▶ Entries supplied
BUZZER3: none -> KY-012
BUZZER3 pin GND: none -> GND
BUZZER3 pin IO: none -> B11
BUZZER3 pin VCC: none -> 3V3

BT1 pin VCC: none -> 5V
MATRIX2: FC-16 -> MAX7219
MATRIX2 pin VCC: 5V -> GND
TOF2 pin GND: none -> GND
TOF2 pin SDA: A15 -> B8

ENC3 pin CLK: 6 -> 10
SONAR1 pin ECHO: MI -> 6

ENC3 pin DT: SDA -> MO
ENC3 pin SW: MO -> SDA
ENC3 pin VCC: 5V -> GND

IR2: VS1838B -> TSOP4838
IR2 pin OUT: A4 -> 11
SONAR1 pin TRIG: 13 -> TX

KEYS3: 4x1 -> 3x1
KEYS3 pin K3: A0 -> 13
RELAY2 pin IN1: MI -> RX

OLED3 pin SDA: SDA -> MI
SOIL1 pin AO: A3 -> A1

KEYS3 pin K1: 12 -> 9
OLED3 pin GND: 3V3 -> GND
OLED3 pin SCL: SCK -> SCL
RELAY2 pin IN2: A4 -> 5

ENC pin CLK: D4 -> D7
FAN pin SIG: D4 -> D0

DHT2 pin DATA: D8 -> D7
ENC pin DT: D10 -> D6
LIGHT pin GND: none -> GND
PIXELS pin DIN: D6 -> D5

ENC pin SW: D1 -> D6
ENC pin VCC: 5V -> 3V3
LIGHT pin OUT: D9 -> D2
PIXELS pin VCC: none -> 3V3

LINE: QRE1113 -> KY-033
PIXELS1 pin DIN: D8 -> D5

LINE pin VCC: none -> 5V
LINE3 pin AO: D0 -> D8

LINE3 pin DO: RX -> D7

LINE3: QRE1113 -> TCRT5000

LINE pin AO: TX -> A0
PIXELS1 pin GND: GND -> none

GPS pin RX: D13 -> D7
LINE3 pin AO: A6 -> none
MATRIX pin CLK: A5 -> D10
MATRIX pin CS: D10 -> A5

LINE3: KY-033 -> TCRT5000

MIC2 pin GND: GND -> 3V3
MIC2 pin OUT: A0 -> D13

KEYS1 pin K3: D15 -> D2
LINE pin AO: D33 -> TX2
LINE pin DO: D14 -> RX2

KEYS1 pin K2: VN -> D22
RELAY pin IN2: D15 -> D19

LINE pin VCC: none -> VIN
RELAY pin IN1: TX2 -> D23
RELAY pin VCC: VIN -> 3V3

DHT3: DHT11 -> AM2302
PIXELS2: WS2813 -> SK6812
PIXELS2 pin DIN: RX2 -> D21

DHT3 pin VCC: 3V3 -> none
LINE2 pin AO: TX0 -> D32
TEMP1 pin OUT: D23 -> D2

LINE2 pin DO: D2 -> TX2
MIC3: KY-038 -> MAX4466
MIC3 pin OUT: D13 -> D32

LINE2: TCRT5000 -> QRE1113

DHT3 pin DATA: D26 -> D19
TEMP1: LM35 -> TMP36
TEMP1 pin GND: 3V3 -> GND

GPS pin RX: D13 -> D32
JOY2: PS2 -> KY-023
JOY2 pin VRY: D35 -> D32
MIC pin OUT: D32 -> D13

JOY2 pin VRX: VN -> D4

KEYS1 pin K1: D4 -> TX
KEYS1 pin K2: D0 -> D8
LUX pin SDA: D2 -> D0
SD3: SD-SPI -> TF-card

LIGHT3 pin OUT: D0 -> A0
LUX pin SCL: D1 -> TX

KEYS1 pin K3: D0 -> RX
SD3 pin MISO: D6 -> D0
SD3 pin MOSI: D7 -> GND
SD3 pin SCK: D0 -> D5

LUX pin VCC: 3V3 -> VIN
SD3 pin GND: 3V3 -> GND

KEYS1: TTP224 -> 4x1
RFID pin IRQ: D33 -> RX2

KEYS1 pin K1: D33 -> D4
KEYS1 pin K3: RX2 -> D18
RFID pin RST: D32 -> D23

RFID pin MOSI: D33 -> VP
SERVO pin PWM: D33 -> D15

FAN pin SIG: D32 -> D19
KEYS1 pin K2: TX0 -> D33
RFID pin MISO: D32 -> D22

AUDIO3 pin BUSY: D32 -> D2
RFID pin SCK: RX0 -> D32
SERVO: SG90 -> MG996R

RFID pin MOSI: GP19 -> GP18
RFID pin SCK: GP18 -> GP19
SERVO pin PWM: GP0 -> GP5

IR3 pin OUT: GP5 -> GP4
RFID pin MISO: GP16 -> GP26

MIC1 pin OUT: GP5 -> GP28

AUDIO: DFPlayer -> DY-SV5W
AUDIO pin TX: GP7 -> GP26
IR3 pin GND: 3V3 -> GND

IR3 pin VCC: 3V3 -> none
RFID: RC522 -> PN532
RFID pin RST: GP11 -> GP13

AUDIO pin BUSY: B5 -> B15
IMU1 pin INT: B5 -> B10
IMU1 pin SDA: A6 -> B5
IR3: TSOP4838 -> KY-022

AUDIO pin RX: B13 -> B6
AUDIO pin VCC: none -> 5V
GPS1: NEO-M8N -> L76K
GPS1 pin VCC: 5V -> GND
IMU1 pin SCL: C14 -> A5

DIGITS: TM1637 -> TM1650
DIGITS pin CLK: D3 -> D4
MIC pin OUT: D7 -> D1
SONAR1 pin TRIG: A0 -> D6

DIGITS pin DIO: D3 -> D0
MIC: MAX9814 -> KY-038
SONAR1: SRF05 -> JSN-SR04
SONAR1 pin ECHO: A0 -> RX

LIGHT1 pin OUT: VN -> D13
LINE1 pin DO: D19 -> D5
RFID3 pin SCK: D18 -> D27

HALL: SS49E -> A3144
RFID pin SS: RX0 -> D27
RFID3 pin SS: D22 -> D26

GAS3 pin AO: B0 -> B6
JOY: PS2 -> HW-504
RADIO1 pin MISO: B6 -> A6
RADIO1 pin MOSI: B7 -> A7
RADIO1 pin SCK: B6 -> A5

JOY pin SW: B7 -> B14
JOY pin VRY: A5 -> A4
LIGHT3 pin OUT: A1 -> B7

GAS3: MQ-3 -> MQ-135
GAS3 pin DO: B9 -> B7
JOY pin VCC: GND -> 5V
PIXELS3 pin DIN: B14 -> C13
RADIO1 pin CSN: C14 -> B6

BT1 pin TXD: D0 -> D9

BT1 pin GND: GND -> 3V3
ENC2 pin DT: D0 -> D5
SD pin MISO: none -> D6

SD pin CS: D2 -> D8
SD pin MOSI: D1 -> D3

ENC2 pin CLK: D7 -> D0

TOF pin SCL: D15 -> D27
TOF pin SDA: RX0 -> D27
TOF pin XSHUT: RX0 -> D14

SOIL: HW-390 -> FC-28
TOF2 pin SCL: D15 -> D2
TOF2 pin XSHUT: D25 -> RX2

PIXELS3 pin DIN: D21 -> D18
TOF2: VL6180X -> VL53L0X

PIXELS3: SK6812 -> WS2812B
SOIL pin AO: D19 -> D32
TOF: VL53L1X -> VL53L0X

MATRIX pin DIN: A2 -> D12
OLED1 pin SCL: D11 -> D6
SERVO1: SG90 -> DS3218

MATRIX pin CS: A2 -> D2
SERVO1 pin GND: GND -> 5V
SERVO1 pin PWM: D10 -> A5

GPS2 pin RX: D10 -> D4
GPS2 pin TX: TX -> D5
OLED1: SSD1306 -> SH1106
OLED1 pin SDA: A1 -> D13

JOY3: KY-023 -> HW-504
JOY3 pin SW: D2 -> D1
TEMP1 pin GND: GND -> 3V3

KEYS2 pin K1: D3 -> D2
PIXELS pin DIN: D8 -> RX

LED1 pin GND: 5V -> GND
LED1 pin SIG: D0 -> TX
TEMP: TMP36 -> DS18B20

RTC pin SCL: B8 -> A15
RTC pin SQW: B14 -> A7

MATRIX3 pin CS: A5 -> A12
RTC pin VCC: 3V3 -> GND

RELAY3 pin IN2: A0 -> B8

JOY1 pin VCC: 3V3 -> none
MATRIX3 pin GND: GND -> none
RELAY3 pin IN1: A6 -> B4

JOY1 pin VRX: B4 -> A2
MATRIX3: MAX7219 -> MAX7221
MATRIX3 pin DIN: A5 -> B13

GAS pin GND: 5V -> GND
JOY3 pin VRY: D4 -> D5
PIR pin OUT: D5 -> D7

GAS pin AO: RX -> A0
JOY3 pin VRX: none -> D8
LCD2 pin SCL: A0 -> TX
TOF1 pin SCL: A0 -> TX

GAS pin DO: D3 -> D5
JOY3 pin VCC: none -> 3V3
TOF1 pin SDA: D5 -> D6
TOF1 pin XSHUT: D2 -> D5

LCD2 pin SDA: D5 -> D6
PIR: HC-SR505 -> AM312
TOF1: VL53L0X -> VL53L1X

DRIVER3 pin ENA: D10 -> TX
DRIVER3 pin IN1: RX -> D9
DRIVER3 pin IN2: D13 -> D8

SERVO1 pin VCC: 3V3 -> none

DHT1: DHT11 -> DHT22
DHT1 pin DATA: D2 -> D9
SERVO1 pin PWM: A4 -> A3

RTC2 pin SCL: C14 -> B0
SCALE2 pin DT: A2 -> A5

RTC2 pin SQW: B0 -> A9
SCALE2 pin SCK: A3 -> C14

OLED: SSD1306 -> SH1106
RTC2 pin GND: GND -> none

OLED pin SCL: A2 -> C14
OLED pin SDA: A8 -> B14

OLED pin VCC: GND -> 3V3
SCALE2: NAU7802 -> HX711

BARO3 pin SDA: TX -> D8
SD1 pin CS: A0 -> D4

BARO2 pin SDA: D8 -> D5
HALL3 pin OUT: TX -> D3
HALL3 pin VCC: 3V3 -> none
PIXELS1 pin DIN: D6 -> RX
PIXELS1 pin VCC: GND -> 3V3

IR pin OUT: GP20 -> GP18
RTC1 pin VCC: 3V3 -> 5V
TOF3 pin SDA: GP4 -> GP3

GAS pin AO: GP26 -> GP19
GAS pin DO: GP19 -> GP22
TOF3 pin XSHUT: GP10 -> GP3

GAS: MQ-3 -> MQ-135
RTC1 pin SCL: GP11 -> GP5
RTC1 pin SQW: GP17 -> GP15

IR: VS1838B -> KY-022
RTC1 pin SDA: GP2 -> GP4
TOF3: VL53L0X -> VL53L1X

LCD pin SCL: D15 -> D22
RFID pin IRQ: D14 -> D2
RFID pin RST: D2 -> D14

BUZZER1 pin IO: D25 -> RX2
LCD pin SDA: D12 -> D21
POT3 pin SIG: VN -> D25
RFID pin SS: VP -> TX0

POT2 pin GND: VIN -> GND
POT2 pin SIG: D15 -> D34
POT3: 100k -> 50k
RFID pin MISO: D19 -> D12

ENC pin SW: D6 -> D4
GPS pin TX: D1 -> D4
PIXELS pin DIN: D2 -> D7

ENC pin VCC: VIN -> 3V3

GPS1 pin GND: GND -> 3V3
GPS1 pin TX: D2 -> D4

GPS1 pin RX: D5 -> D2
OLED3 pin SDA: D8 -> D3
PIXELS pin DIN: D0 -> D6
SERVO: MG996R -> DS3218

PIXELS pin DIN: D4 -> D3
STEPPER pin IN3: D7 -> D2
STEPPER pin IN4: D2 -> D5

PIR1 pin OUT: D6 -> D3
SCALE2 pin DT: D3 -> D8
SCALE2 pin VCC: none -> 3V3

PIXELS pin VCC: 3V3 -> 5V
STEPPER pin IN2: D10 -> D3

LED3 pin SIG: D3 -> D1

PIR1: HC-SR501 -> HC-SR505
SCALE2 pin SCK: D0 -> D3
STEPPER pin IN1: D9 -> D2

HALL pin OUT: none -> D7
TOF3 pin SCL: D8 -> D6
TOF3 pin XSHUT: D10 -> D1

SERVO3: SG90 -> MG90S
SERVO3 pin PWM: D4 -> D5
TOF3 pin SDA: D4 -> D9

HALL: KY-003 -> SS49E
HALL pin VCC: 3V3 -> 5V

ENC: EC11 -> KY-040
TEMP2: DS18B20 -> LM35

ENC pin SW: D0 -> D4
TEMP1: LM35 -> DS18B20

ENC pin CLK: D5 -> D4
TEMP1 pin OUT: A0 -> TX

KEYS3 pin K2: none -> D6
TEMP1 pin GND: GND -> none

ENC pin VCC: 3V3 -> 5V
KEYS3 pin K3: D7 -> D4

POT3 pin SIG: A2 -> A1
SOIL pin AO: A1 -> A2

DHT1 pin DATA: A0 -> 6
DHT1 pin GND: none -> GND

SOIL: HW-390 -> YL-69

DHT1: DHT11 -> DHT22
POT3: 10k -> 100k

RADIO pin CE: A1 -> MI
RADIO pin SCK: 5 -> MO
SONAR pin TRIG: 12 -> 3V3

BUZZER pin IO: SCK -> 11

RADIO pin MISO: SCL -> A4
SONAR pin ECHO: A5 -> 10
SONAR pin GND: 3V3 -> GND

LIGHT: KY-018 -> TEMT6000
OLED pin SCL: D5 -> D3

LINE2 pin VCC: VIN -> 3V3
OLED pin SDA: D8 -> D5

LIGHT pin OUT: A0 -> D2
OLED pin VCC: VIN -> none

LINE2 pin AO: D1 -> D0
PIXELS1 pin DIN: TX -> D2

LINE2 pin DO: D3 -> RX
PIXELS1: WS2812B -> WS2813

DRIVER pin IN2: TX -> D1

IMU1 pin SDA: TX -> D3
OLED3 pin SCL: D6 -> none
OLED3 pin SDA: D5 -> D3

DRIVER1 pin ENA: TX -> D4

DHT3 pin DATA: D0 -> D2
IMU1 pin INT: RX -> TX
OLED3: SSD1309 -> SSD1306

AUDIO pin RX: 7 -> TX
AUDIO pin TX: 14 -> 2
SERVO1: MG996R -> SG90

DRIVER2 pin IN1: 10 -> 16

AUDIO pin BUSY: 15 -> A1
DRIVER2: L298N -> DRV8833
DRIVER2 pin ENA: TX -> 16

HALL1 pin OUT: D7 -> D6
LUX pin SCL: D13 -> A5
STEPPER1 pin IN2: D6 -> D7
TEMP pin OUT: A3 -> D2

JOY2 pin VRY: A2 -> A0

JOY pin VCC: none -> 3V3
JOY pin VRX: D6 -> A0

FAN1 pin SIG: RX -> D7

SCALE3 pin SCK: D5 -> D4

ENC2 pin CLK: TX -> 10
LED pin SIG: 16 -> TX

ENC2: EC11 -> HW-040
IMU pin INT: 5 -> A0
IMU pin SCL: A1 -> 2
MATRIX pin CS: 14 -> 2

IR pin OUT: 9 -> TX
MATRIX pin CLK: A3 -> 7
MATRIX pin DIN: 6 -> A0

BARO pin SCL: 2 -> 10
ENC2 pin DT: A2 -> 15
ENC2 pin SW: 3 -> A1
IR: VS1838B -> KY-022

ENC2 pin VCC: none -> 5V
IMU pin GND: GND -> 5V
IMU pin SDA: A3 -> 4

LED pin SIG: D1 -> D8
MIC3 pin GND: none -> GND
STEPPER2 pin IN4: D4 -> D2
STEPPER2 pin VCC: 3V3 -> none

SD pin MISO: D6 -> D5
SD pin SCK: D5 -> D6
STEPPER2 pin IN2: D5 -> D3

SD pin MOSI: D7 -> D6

▶ Work item
Count every line in the listing that holds the word "ECHO". Report the count and nothing else.

▶ Response to the task
3